Given entries:
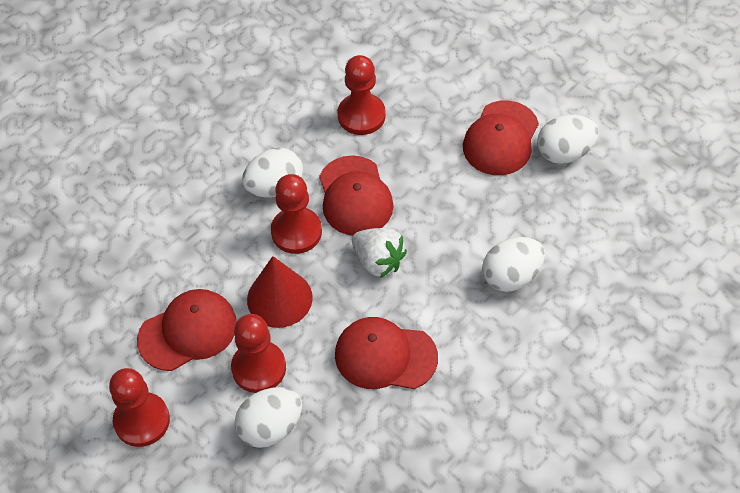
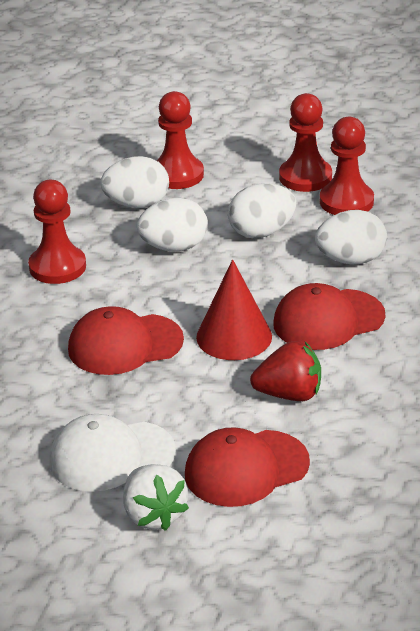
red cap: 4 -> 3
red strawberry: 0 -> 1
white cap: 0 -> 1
---
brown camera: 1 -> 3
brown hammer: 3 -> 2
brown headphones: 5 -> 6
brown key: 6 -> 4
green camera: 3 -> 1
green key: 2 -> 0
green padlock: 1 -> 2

The task: Scan the material above. Copy each line that holds the word "green".

Result of this exercise:
green camera: 3 -> 1
green key: 2 -> 0
green padlock: 1 -> 2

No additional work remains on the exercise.